Set down the entries that follow exactly as written, leaving out any images.

[Opening EXCERPTED RECORDS section]

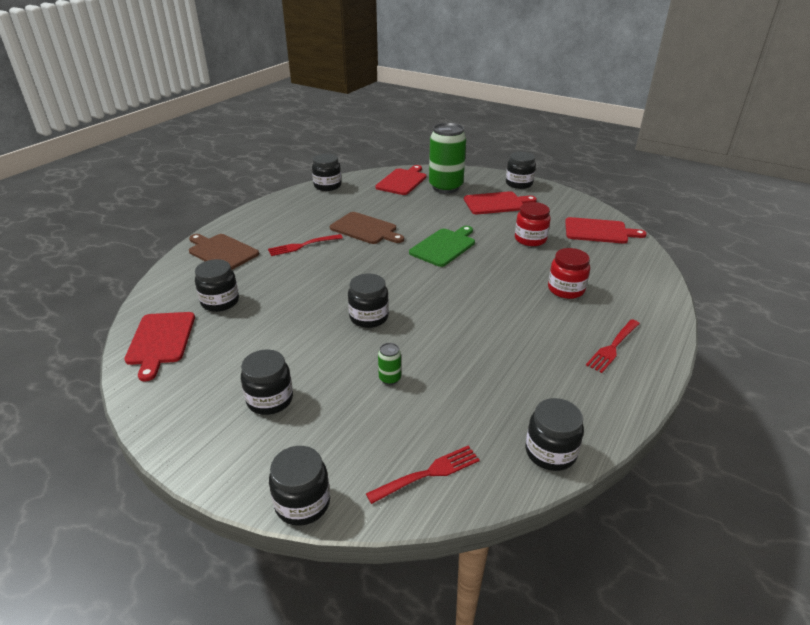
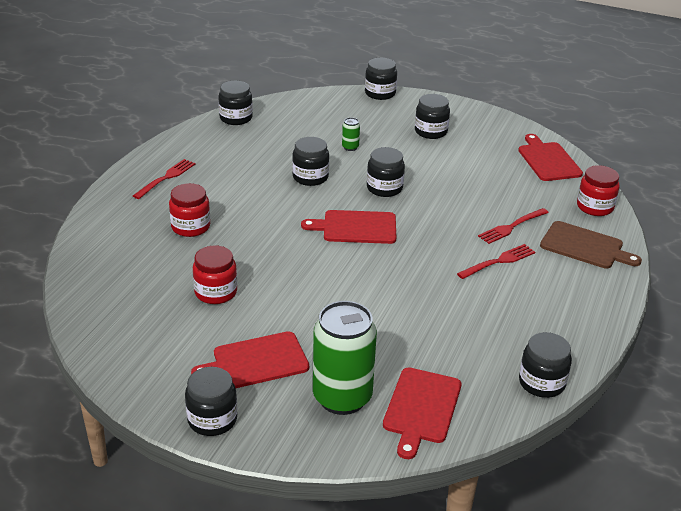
camera: 170 degrees right, 0 degrees up
black jar [195,259,239,312] -> black jar moved to [292,137,329,186]
brown cutting board [330,212,404,244] -> none
red fork [366,446,480,504] -> red fork moved to [478,208,549,244]
green cutting board [409,226,475,267] -> none
red cutting board [565,217,647,244] -> red cutting board moved to [301,210,396,244]
none -> red jar [577,165,620,216]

[Closing EXCERPTED RECORDS section]

### RESPONSE
camera: 170 degrees right, 0 degrees up
black jar [195,259,239,312] -> black jar moved to [292,137,329,186]
brown cutting board [330,212,404,244] -> none
red fork [366,446,480,504] -> red fork moved to [478,208,549,244]
green cutting board [409,226,475,267] -> none
red cutting board [565,217,647,244] -> red cutting board moved to [301,210,396,244]
none -> red jar [577,165,620,216]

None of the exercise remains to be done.